━━ Supplied records ━━

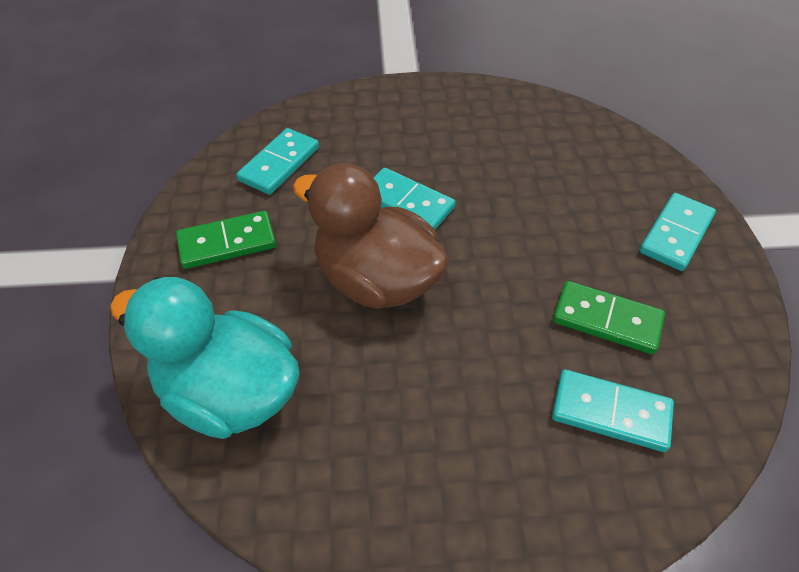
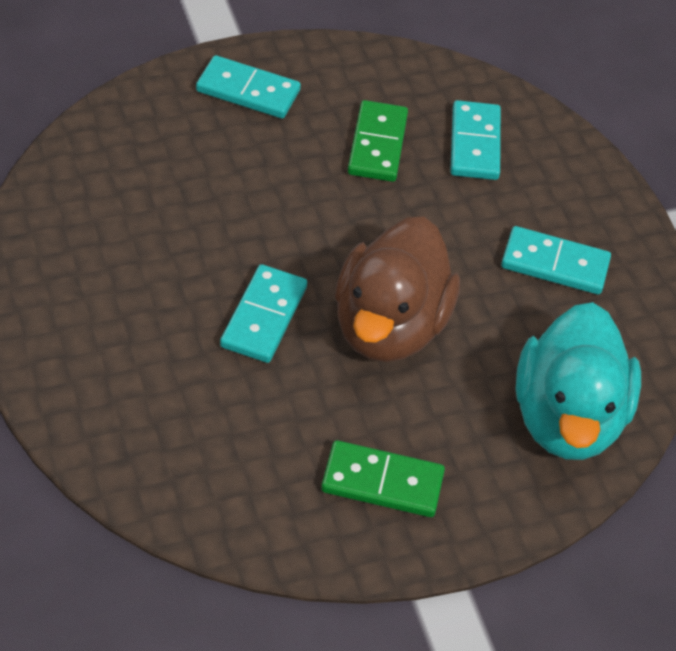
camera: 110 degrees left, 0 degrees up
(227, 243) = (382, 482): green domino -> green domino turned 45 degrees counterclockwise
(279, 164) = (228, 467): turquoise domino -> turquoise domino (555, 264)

━━━
━━ Supplied records ━━

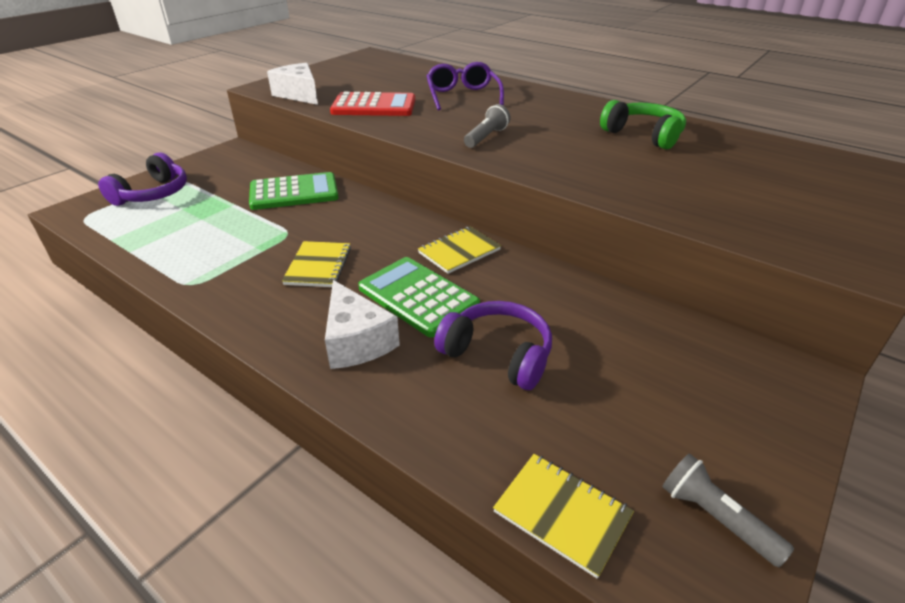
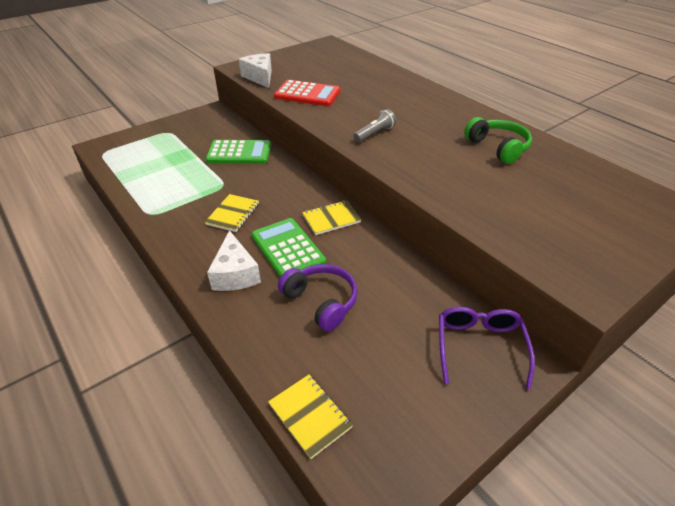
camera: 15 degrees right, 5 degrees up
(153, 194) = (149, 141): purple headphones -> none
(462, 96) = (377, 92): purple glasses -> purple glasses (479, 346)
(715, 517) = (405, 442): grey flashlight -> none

━━━

→ **Task details**: Using the data above, extract exactly the lines from the one that holds "(462, 96) = (377, 92): purple" to the one that holds "(715, 517) = (405, 442): grey", both ends included, and no others.

→ **Your solution**:
(462, 96) = (377, 92): purple glasses -> purple glasses (479, 346)
(715, 517) = (405, 442): grey flashlight -> none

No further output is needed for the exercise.